PROBLEM TO SOLVE
Without the pictures, reproduce the records that follow exactly.

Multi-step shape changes
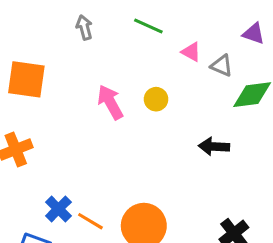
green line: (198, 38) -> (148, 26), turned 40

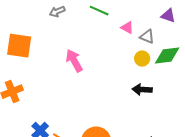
gray arrow: (84, 27) -> (57, 12), turned -98
yellow circle: (156, 99) -> (142, 59), moved

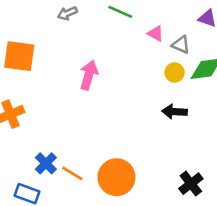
pink arrow: (74, 61) -> (89, 75), turned 45

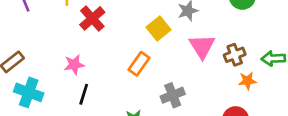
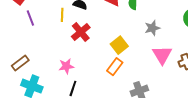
yellow square: (158, 29) -> (119, 45), moved

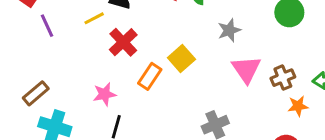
yellow line: (62, 15) -> (94, 18), turned 64
orange rectangle: (115, 67) -> (150, 76), moved

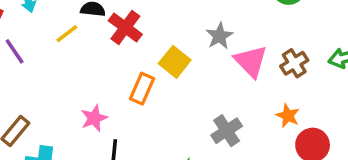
gray star: (229, 30) -> (219, 36), moved
red cross: (123, 42) -> (125, 27), moved
orange star: (298, 106) -> (288, 116), moved, turned -30

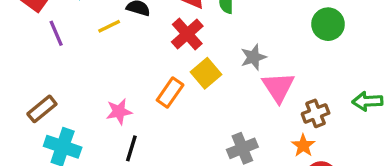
red cross: (125, 27) -> (187, 34), moved
brown cross: (294, 63) -> (316, 113), moved

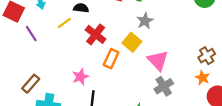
red cross: (187, 34) -> (96, 34), moved
gray star: (253, 57) -> (145, 21), moved
pink triangle: (278, 87) -> (158, 60), moved

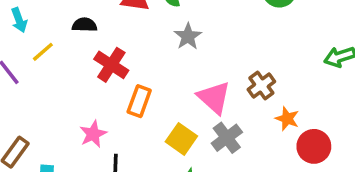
yellow line: (64, 23) -> (43, 52), moved
yellow square: (132, 42) -> (181, 139), moved
brown cross: (207, 56) -> (261, 86), moved

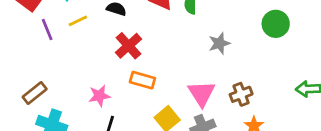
gray star: (188, 36) -> (219, 43), moved
orange rectangle: (139, 101) -> (142, 80), turned 70

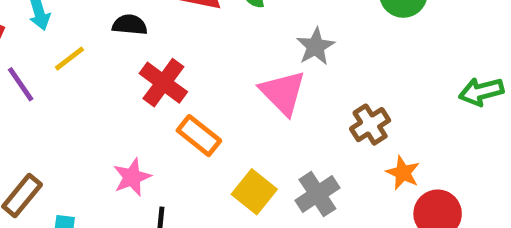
orange rectangle: (142, 80) -> (199, 136), turned 35
pink triangle: (202, 93) -> (283, 93), moved

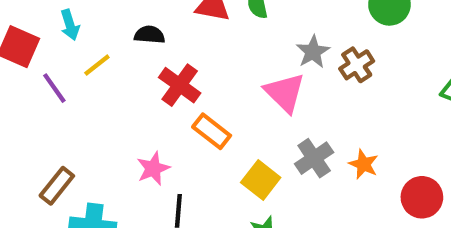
brown cross: (370, 125) -> (357, 65), moved
orange star: (403, 173) -> (364, 164), moved
gray cross: (317, 194) -> (314, 158), moved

TASK SOLUTION
green line: (198, 38) -> (148, 26), turned 40

gray arrow: (84, 27) -> (57, 12), turned -98
yellow circle: (156, 99) -> (142, 59), moved

pink arrow: (74, 61) -> (89, 75), turned 45

yellow square: (158, 29) -> (119, 45), moved

yellow line: (62, 15) -> (94, 18), turned 64
orange rectangle: (115, 67) -> (150, 76), moved

gray star: (229, 30) -> (219, 36), moved
red cross: (123, 42) -> (125, 27), moved
orange star: (298, 106) -> (288, 116), moved, turned -30

red cross: (125, 27) -> (187, 34), moved
brown cross: (294, 63) -> (316, 113), moved

red cross: (187, 34) -> (96, 34), moved
gray star: (253, 57) -> (145, 21), moved
pink triangle: (278, 87) -> (158, 60), moved

yellow line: (64, 23) -> (43, 52), moved
yellow square: (132, 42) -> (181, 139), moved
brown cross: (207, 56) -> (261, 86), moved

gray star: (188, 36) -> (219, 43), moved
orange rectangle: (139, 101) -> (142, 80), turned 70

orange rectangle: (142, 80) -> (199, 136), turned 35
pink triangle: (202, 93) -> (283, 93), moved

brown cross: (370, 125) -> (357, 65), moved
orange star: (403, 173) -> (364, 164), moved
gray cross: (317, 194) -> (314, 158), moved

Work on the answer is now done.